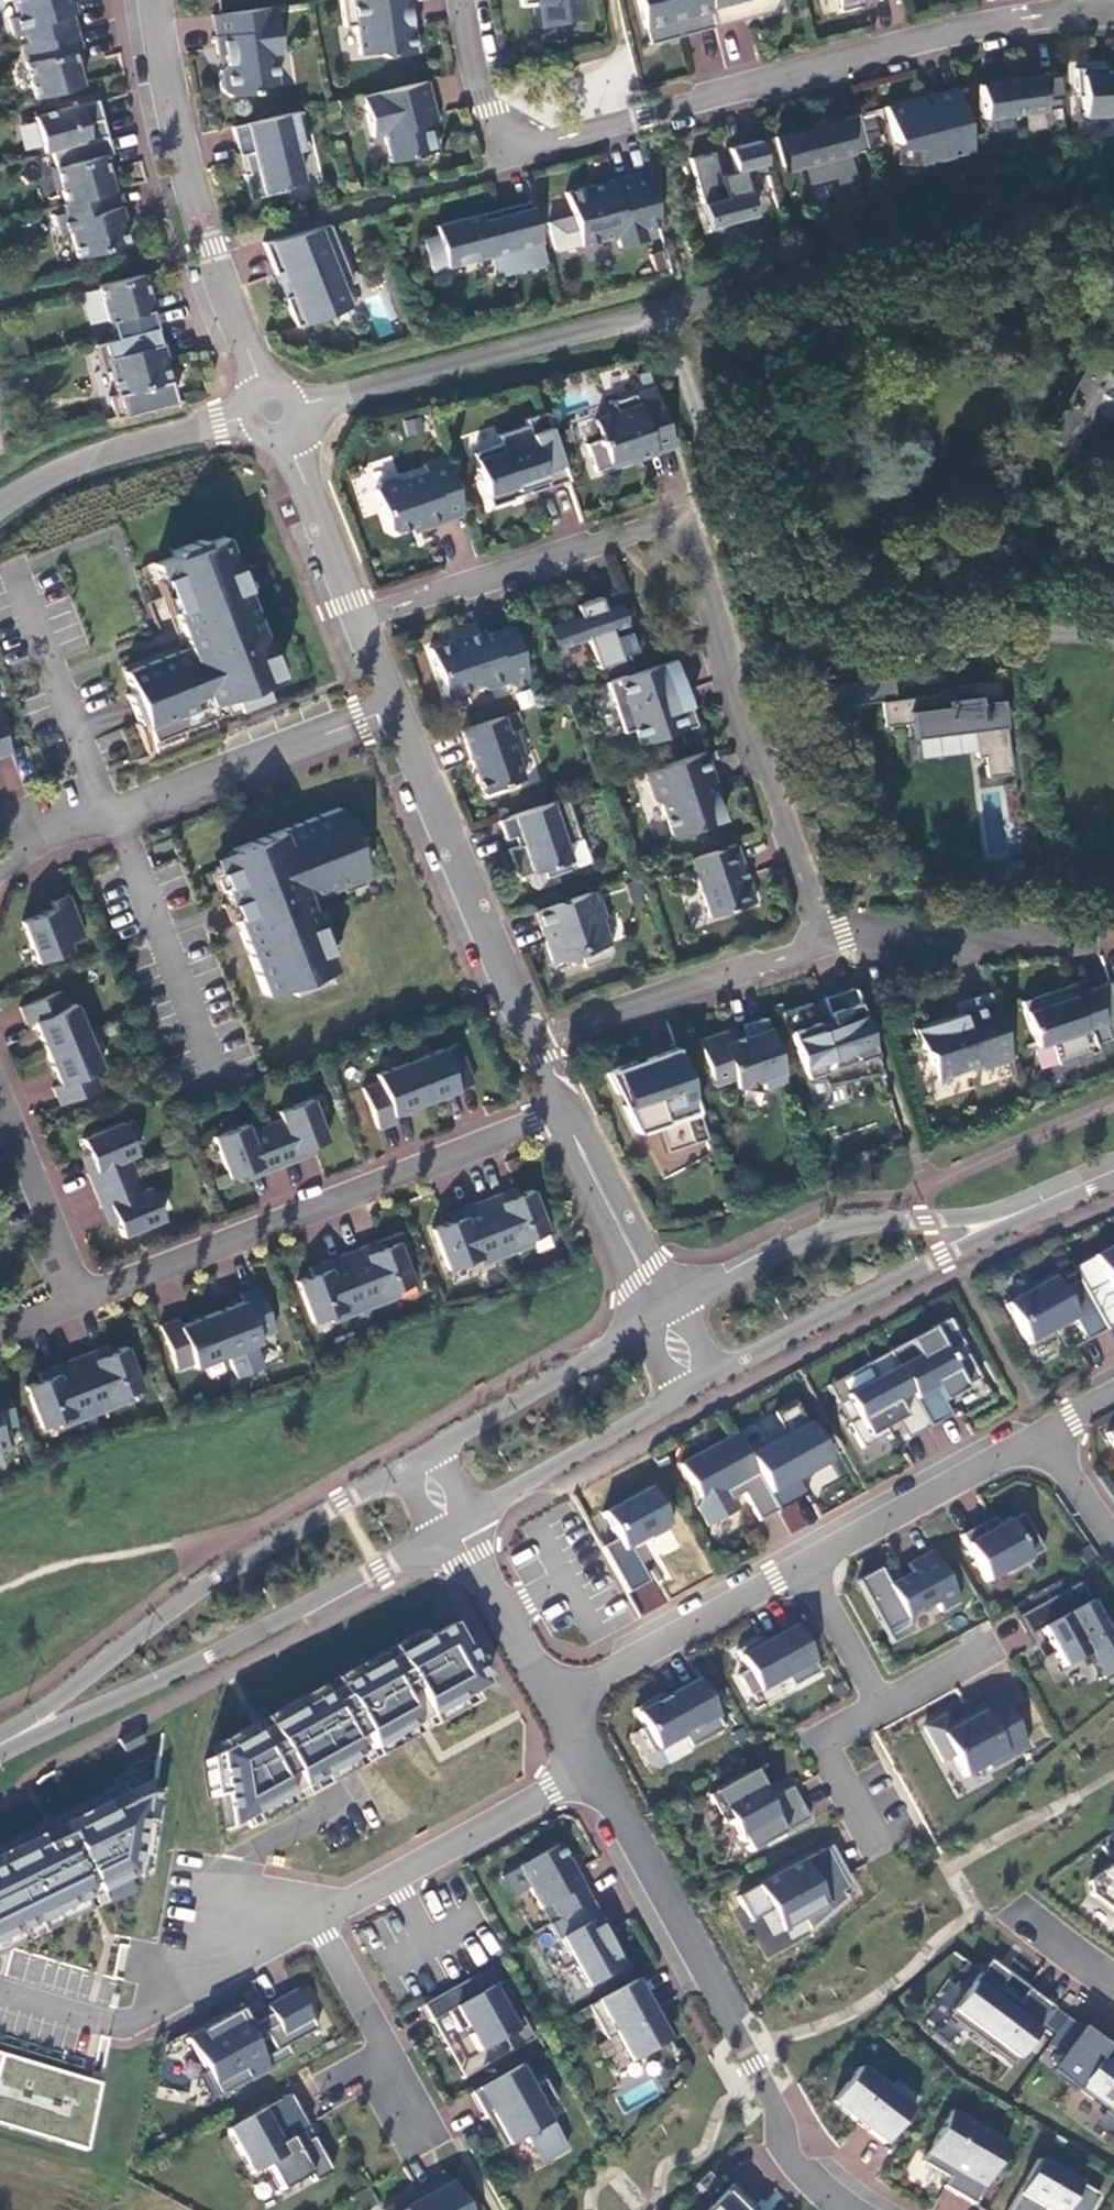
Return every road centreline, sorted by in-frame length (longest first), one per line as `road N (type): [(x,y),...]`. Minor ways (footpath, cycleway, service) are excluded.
road 1 (unclassified): [(273,411),(699,302),(1043,200),(1113,192)]
road 2 (residential): [(356,620),(673,523),(823,943)]
road 3 (residential): [(470,0),(507,157),(929,40),(1103,7)]
road 4 (residential): [(587,1769),(619,1809),(725,2002),(789,2155),(852,2209)]
road 5 (tertiary): [(418,1457),(157,1623),(0,1743)]
road 6 (tertiary): [(0,1744),(205,1651),(451,1524)]
road 7 (residential): [(97,1290),(561,1110)]
road 8 (residential): [(273,411),(201,221),(155,0)]
road 9 (residential): [(392,705),(27,839),(0,862)]
road 10 (tertiary): [(1029,1209),(852,1224),(781,1248),(662,1311)]
road 11 (tertiary): [(689,1385),(1029,1209)]
road 12 (residential): [(392,705),(533,1042)]
road 13 (residential): [(587,1769),(309,1919)]
road 14 (residential): [(823,943),(533,1042)]
road 15 (unclassified): [(0,505),(105,450),(273,411)]
road 16 (residential): [(547,1698),(797,1561)]
road 17 (tertiary): [(662,1311),(418,1457)]
road 18 (residential): [(797,1561),(1041,1427)]
road 19 (tertiary): [(451,1524),(689,1385)]
road 20 (residential): [(823,943),(843,935),(1070,944)]
road 21 (residential): [(309,1919),(422,2122)]
road 22 (residential): [(561,1110),(662,1311)]
road 23 (residential): [(273,411),(356,620)]
road 24 (residential): [(0,1100),(74,1282),(97,1290)]
road 25 (residential): [(451,1524),(547,1698)]
road 26 (residential): [(877,1703),(817,1735),(876,1840)]
road 27 (residential): [(797,1561),(877,1703)]
road 28 (residential): [(309,1919),(169,1994)]
road 29 (residential): [(1041,1427),(1113,1542)]
road 30 (residential): [(877,1703),(985,1646)]
road 31 (residential): [(1113,1984),(1019,1910)]

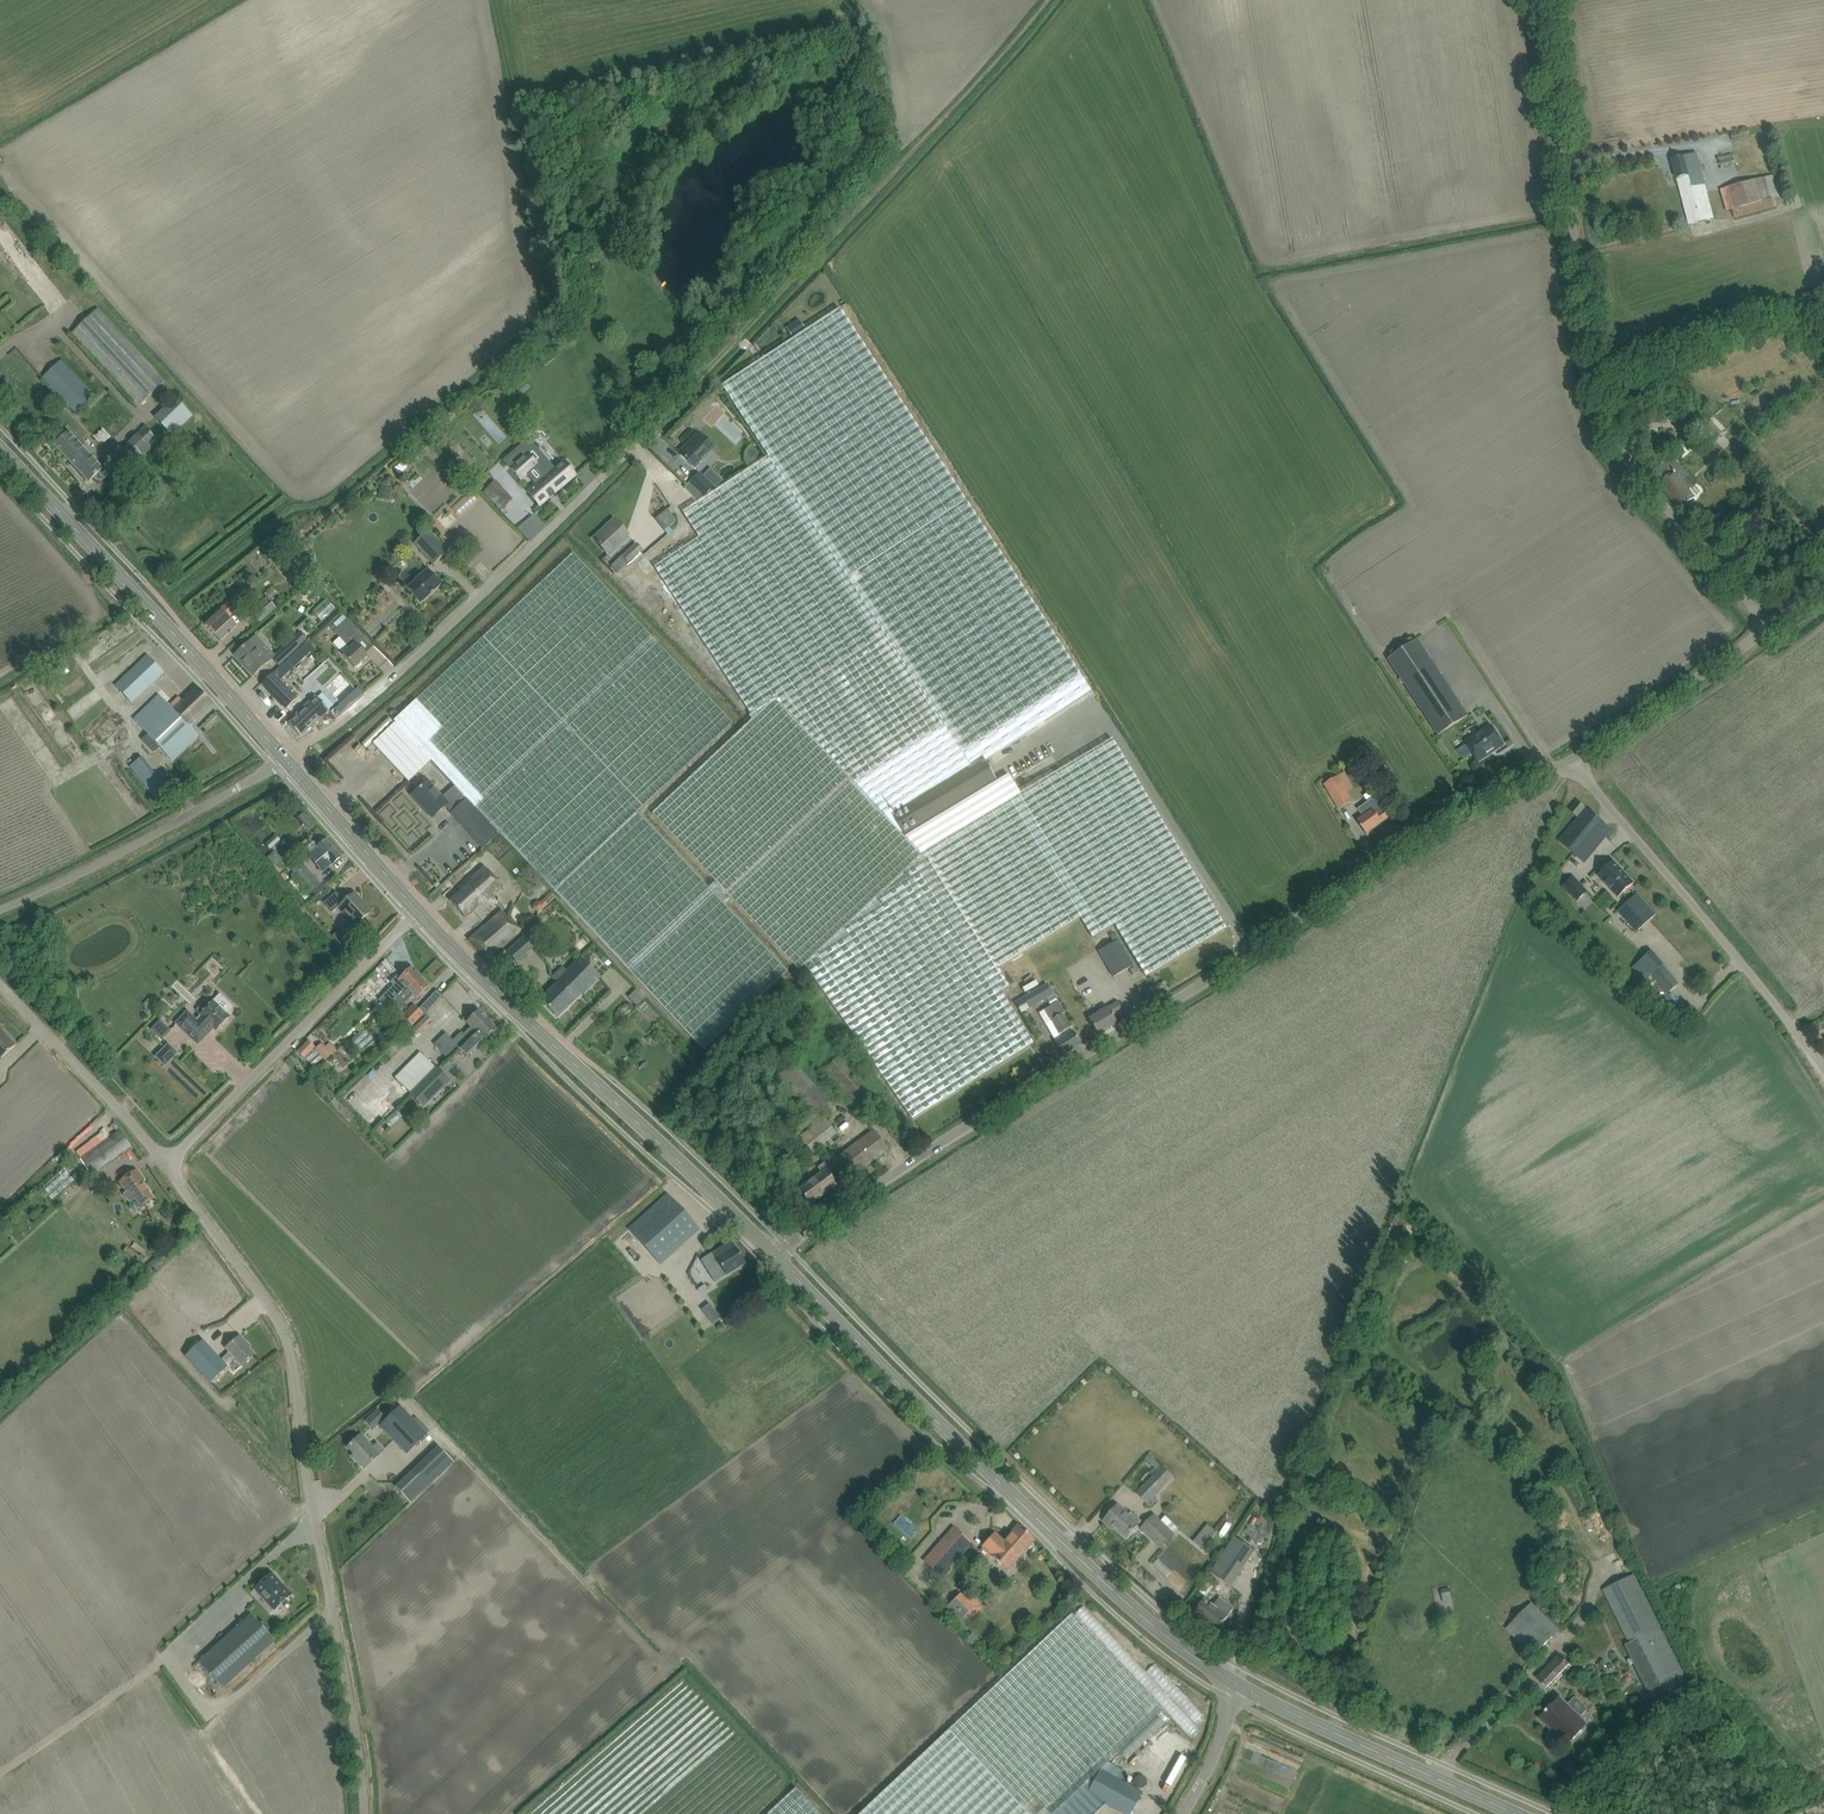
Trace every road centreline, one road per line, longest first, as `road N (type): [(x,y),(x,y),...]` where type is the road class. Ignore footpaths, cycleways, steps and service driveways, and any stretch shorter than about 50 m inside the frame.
road 1 (unclassified): [(775,1256),(963,1130),(1176,1005),(1456,809),(1572,757)]
road 2 (residential): [(364,1813),(288,1342),(167,1165)]
road 3 (unclassified): [(1769,627),(1634,476),(1600,402),(1535,0)]
road 4 (secondary): [(1239,1684),(1110,1587),(775,1256)]
road 5 (secondary): [(775,1256),(418,911)]
road 6 (unclassified): [(284,760),(419,653),(642,440)]
road 7 (secondary): [(284,760),(0,449)]
road 8 (residential): [(1823,1070),(1572,757)]
road 9 (unclassified): [(167,1165),(418,911)]
road 10 (unclassified): [(0,912),(111,862),(284,760)]
road 11 (secondary): [(1516,1813),(1239,1684)]
road 12 (unclassified): [(167,1165),(0,986)]
road 13 (unclassified): [(1572,757),(1769,627)]
road 14 (secondary): [(418,911),(284,760)]
road 15 (track): [(0,1217),(116,1108)]
road 16 (unclassified): [(1180,1813),(1239,1684)]

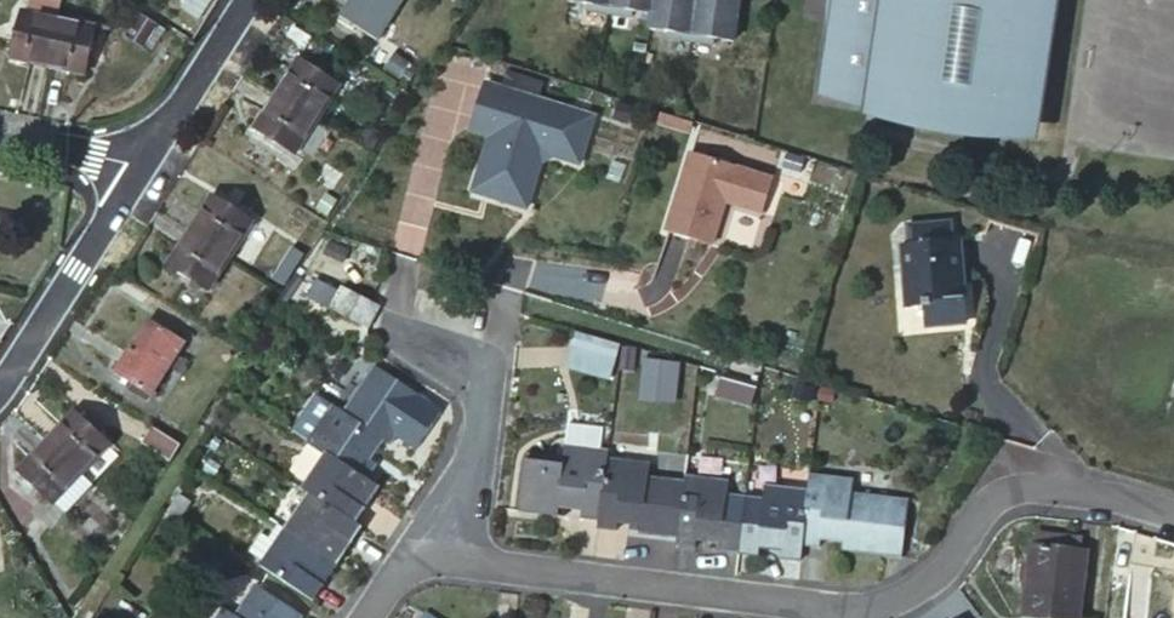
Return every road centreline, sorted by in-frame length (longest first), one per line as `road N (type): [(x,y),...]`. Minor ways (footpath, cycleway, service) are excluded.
road 1 (unclassified): [(837,615),(896,605),(936,575),(980,511),(1011,491),(1077,488),(1173,515)]
road 2 (unclassified): [(458,561),(837,615)]
road 3 (residential): [(458,561),(485,365),(384,327)]
road 4 (unclassified): [(0,380),(145,169)]
road 5 (unclassified): [(145,169),(251,0)]
road 6 (unclassified): [(145,169),(0,136)]

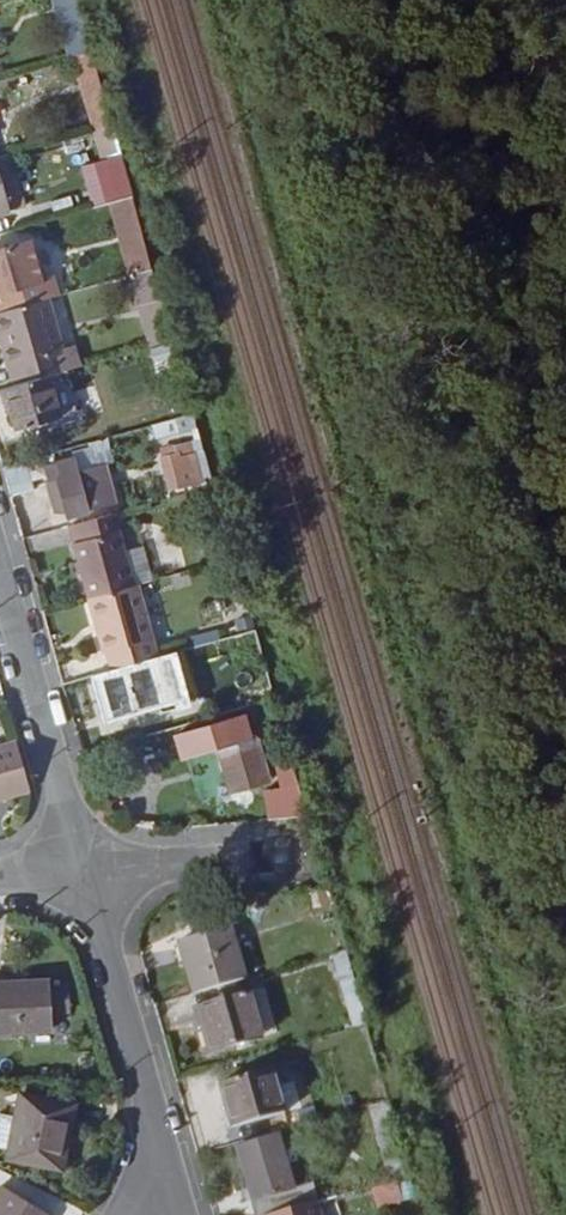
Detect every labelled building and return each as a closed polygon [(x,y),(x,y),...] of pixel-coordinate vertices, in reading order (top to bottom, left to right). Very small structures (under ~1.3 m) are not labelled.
[(66,35),(86,29),(77,0),(57,0),(66,35)] [(66,35),(73,59),(76,59),(93,54),(86,29),(66,35)] [(76,59),(88,102),(105,97),(93,54),(76,59)] [(105,97),(88,102),(96,132),(114,127),(105,97)] [(106,187),(97,190),(102,207),(111,205),(133,199),(114,127),(96,132),(91,133),(106,187)] [(10,212),(0,176),(0,215),(10,212)] [(133,199),(111,205),(121,241),(144,235),(133,199)] [(121,241),(130,274),(154,267),(144,235),(121,241)] [(0,252),(0,312),(47,298),(60,295),(55,277),(44,282),(33,243),(0,252)] [(164,302),(154,267),(130,274),(148,338),(169,332),(161,302),(164,302)] [(2,336),(6,335),(9,346),(5,347),(16,386),(49,376),(68,371),(79,367),(74,347),(62,351),(47,298),(0,312),(0,330),(2,336)] [(16,386),(6,388),(18,431),(62,418),(49,376),(16,386)] [(156,439),(194,430),(191,415),(153,424),(156,439)] [(105,441),(76,450),(82,469),(110,460),(105,441)] [(167,459),(176,492),(214,481),(206,452),(197,454),(193,443),(178,448),(180,455),(167,459)] [(80,476),(76,460),(49,468),(53,484),(52,484),(59,509),(67,507),(70,517),(75,516),(117,504),(106,469),(80,476)] [(34,492),(26,463),(3,470),(12,499),(34,492)] [(128,512),(118,515),(121,527),(131,524),(128,512)] [(118,515),(75,526),(72,528),(76,545),(90,598),(132,586),(137,585),(121,527),(118,515)] [(111,670),(151,657),(132,586),(90,598),(111,670)] [(199,670),(177,675),(183,702),(221,692),(214,663),(226,659),(222,642),(194,649),(199,670)] [(275,698),(269,675),(254,679),(260,702),(275,698)] [(243,717),(211,727),(230,792),(270,780),(258,741),(251,743),(243,717)] [(80,741),(84,756),(151,736),(147,721),(80,741)] [(28,789),(14,740),(0,744),(0,797),(28,789)] [(298,779),(293,759),(276,763),(282,783),(298,779)] [(267,789),(270,820),(290,818),(289,803),(295,803),(294,787),(267,789)] [(181,941),(196,993),(246,979),(231,926),(181,941)] [(0,983),(0,1032),(53,1030),(52,1012),(70,1011),(69,987),(51,987),(51,981),(0,983)] [(205,1025),(212,1051),(263,1037),(251,994),(196,1009),(202,1027),(205,1025)] [(274,1069),(223,1084),(236,1128),(287,1113),(274,1069)] [(339,1104),(342,1112),(382,1100),(379,1091),(339,1104)] [(76,1104),(21,1093),(8,1158),(64,1169),(76,1104)] [(411,1175),(391,1104),(373,1109),(393,1180),(411,1175)] [(10,1116),(0,1114),(0,1149),(3,1150),(10,1116)] [(317,1201),(319,1201),(314,1183),(295,1188),(279,1133),(238,1146),(258,1214),(271,1214),(317,1201)] [(378,1208),(403,1201),(398,1182),(373,1189),(378,1208)] [(3,1186),(0,1190),(0,1214),(47,1214),(3,1186)] [(271,1214),(321,1214),(317,1201),(271,1214)]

________

_Instructions to follow:_ The lines holding the word "secondary" are the answer. Find them in the entries and copy them.

_Your response:_
road 4 (secondary): [(1239,1684),(1110,1587),(775,1256)]
road 5 (secondary): [(775,1256),(418,911)]
road 7 (secondary): [(284,760),(0,449)]
road 11 (secondary): [(1516,1813),(1239,1684)]
road 14 (secondary): [(418,911),(284,760)]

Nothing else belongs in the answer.